*WHAT YOU SHOULD DO*: Repeat the data that follows in full. Do not include the pictures.
Top of DATA SEGMENT
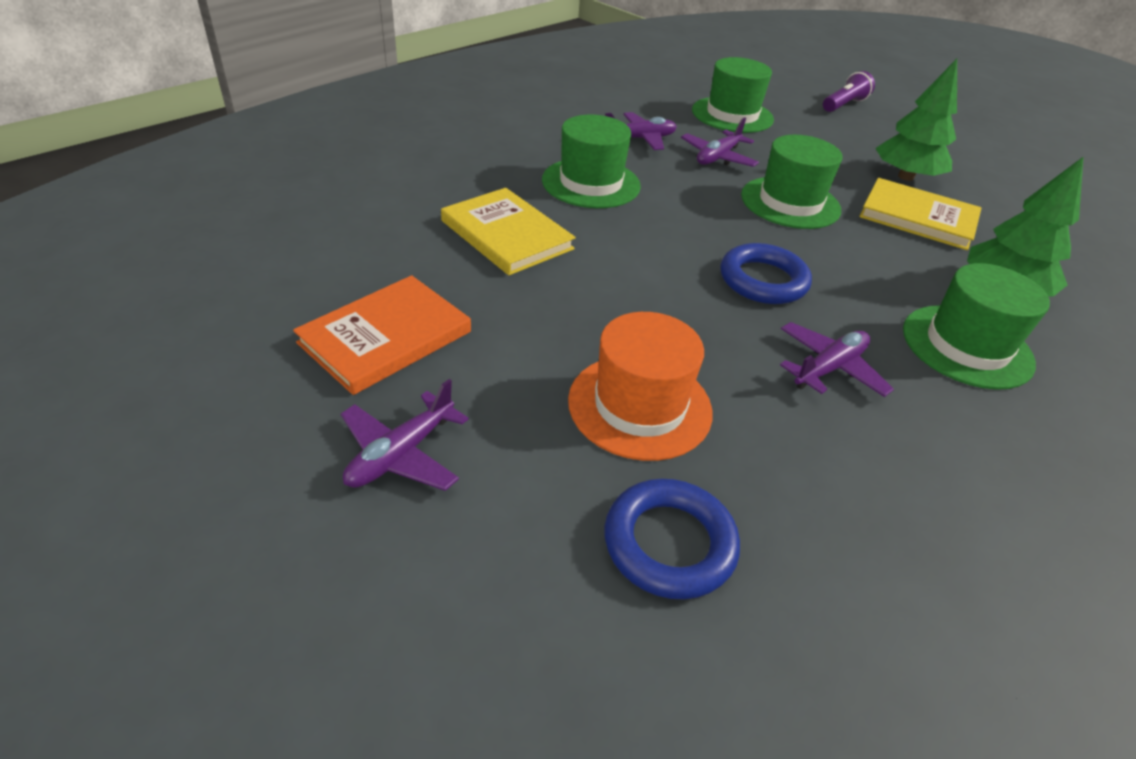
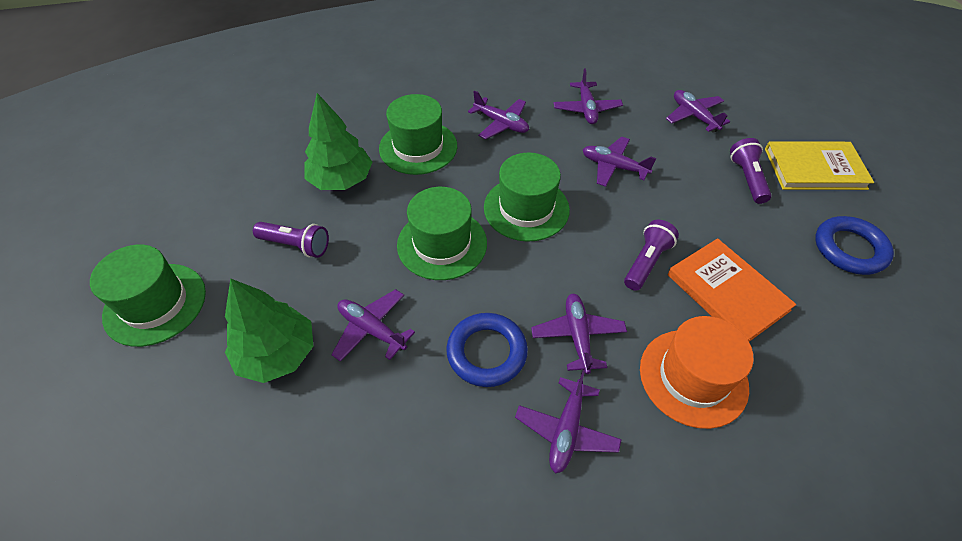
purple flashlight: 1 -> 3
purple plane: 4 -> 7
yellow book: 2 -> 1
Bottom of DATA SEGMENT
*WORKED SOLUTION*:
purple flashlight: 1 -> 3
purple plane: 4 -> 7
yellow book: 2 -> 1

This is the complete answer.